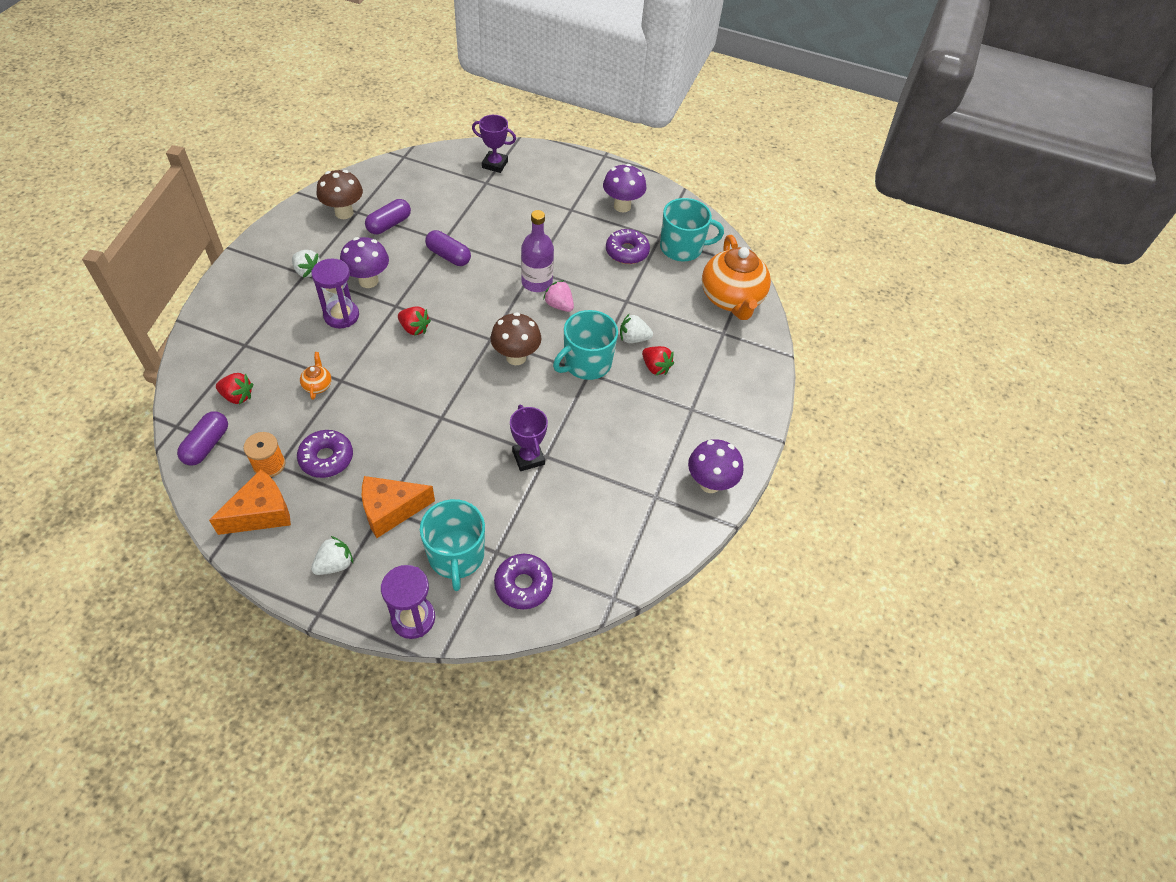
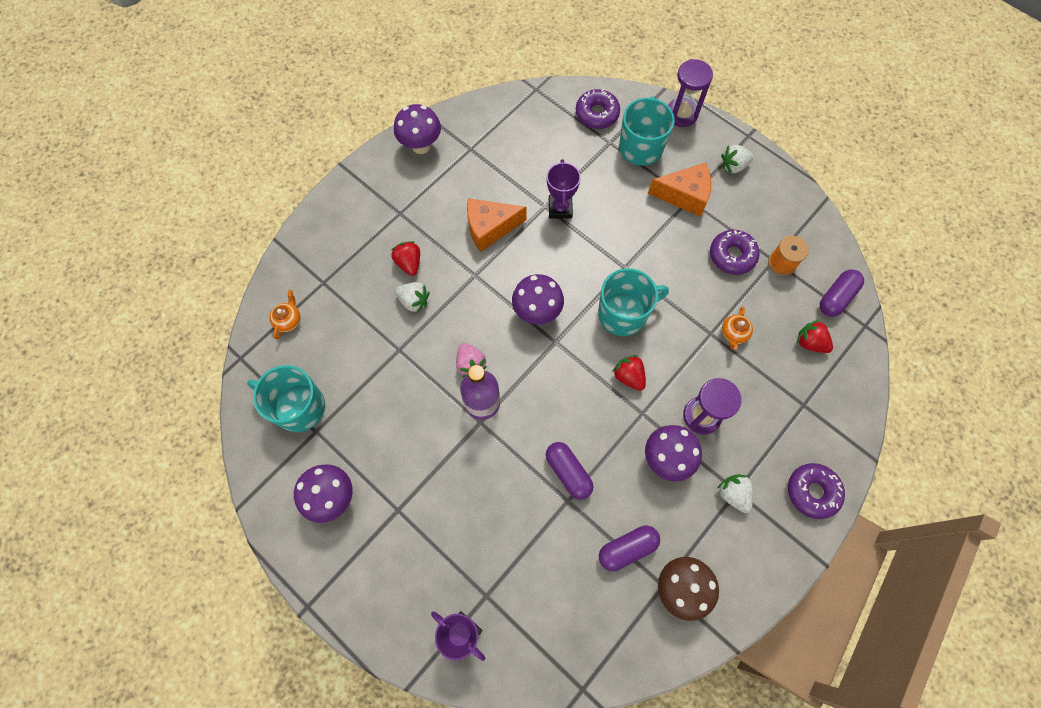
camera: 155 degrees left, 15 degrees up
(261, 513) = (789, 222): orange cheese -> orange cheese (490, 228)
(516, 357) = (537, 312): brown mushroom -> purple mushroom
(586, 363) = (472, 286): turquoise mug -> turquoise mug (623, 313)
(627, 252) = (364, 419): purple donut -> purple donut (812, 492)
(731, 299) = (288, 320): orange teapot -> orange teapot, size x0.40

+ + + + + + +

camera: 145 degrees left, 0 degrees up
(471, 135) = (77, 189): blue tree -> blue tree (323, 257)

+ + + + + + +

» Work instructions
Everything above from the line with "camera: 145 degrees left, 0 degrees up" to the line with "(471, 135) = (77, 189): blue", both included, must be repeated exactly, and nothing outside that range.

» Result of the task
camera: 145 degrees left, 0 degrees up
(471, 135) = (77, 189): blue tree -> blue tree (323, 257)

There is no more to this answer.